PROVIDED RECORDS:
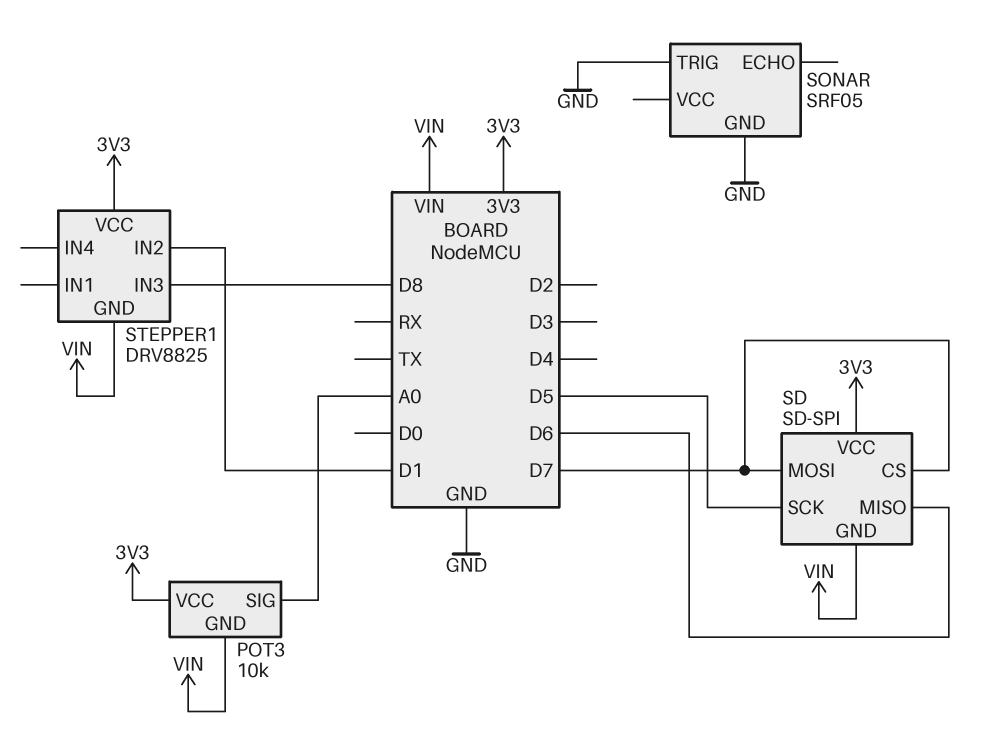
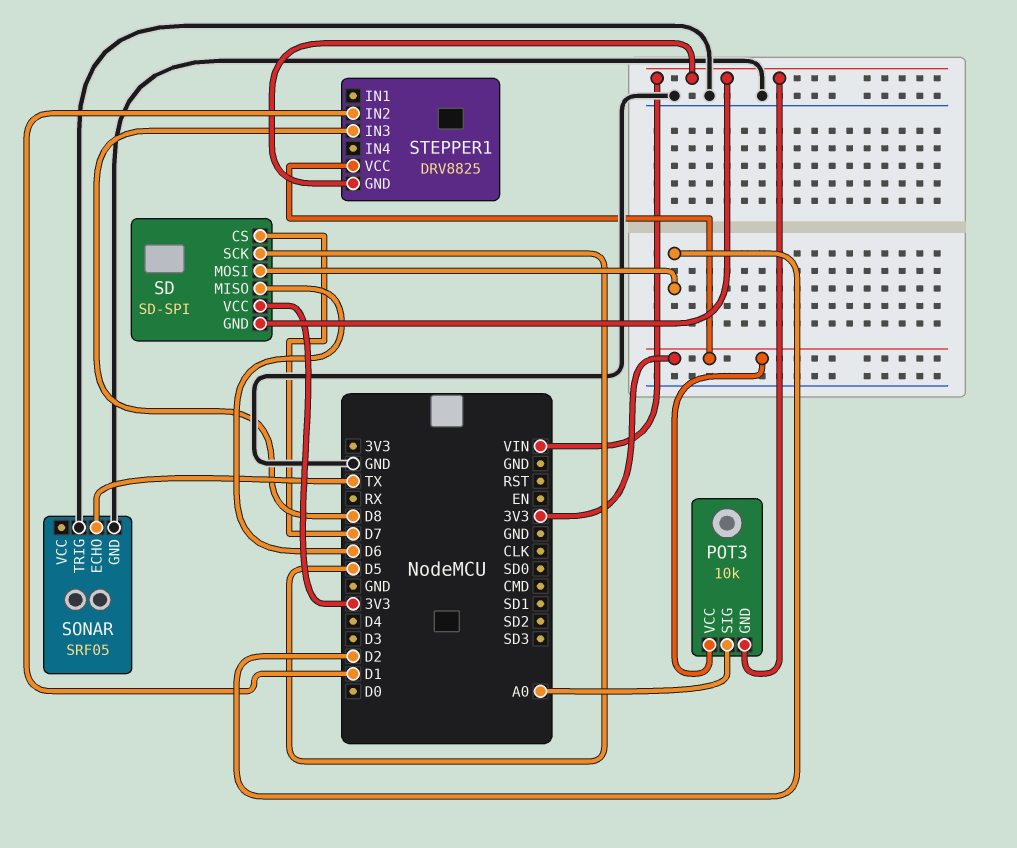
SD pin MOSI: D7 -> D2
SONAR pin ECHO: none -> TX

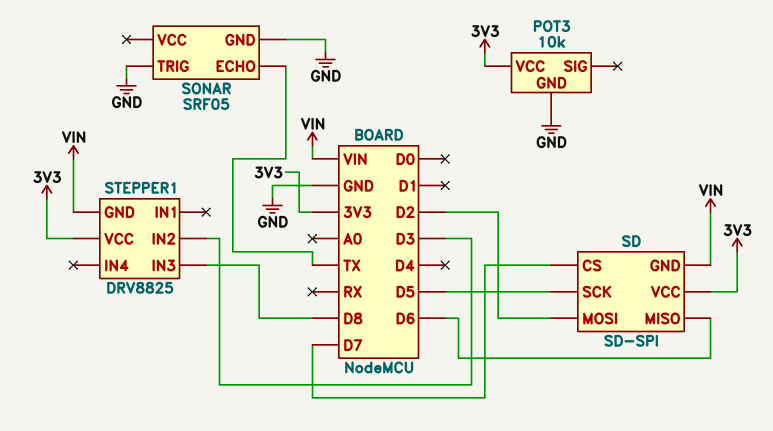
POT3 pin GND: VIN -> GND
POT3 pin SIG: A0 -> none
STEPPER1 pin IN2: D1 -> D3

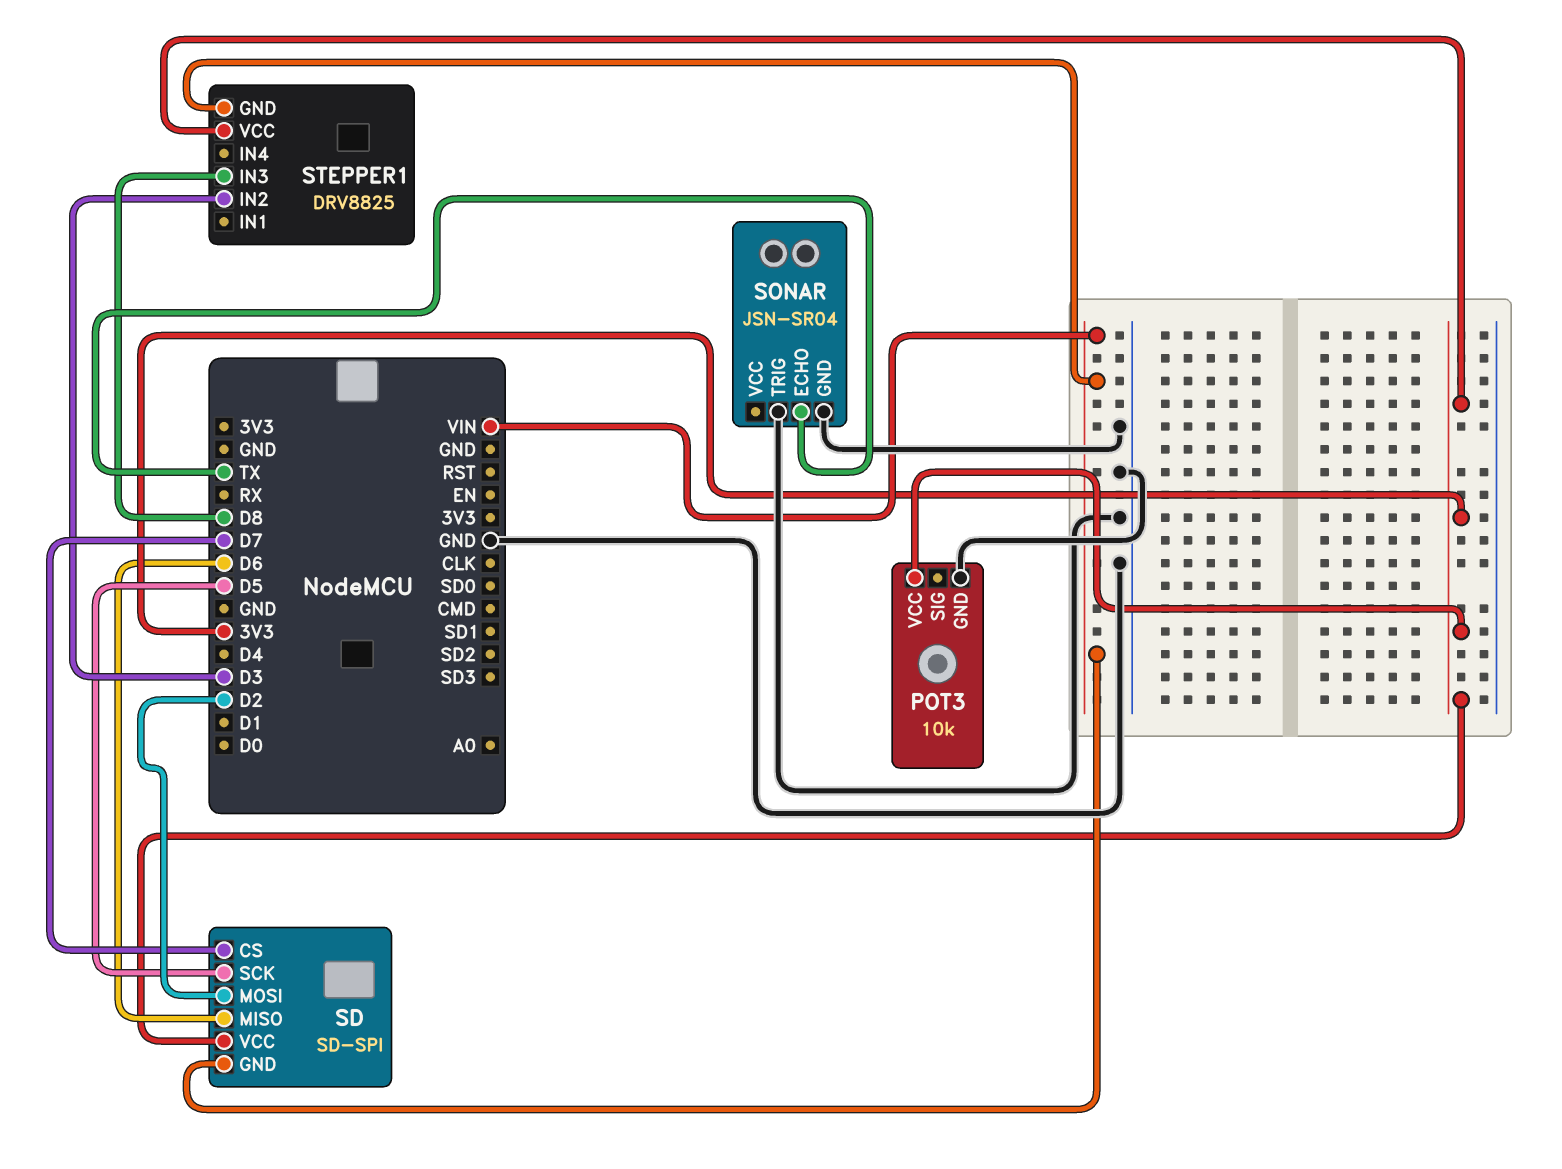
SONAR: SRF05 -> JSN-SR04

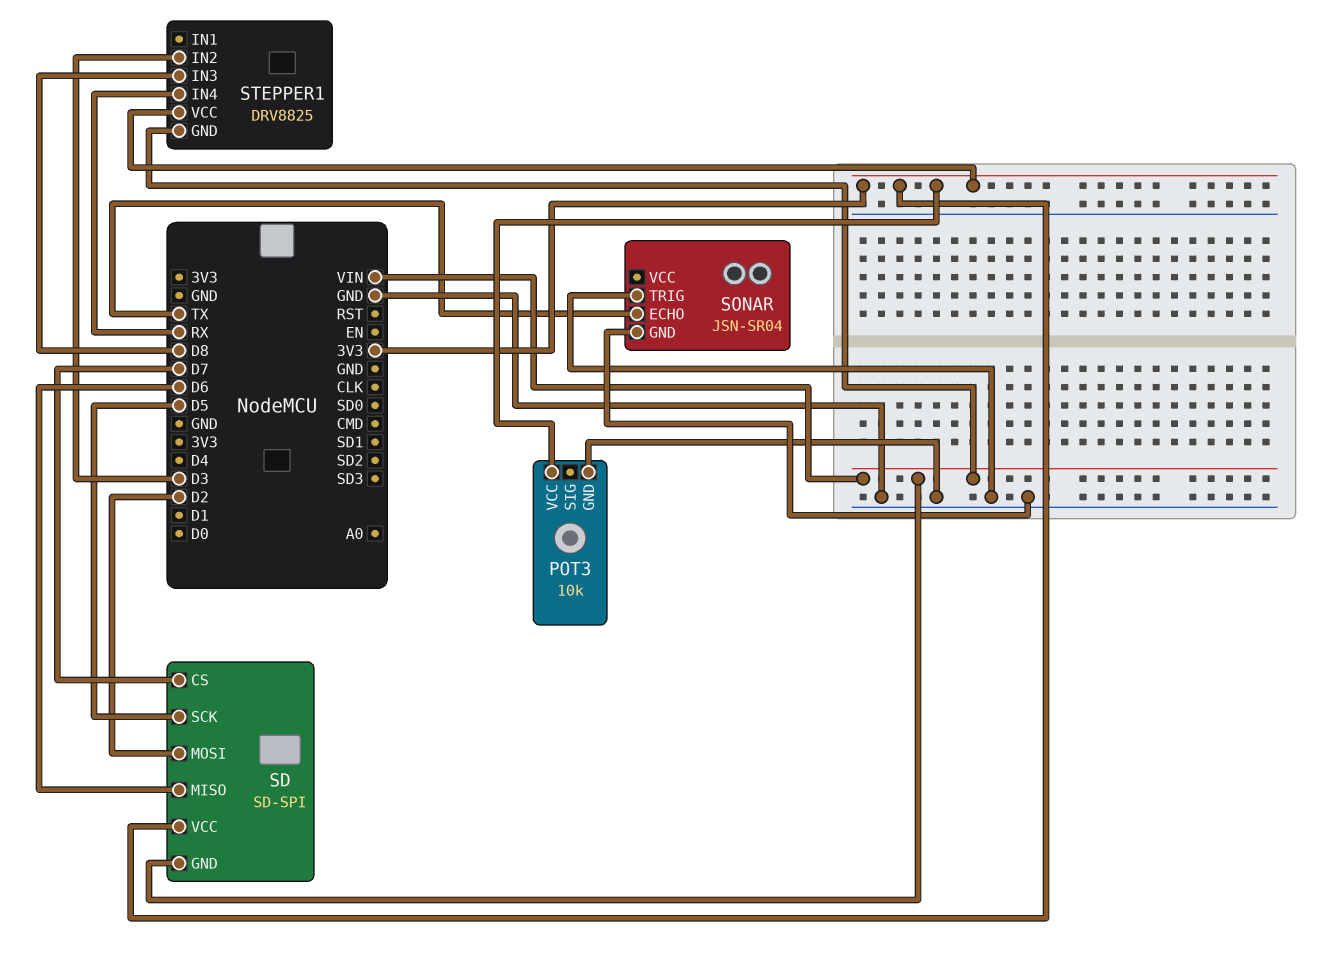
STEPPER1 pin IN4: none -> RX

ABOUT THIS EXERCISE: Please output, exactly and with no pictures, only the lines from the one containing "POT3 pin GND: VIN -> GND" through the final line of the records above.

SOLUTION TO THIS EXERCISE:
POT3 pin GND: VIN -> GND
POT3 pin SIG: A0 -> none
STEPPER1 pin IN2: D1 -> D3

SONAR: SRF05 -> JSN-SR04

STEPPER1 pin IN4: none -> RX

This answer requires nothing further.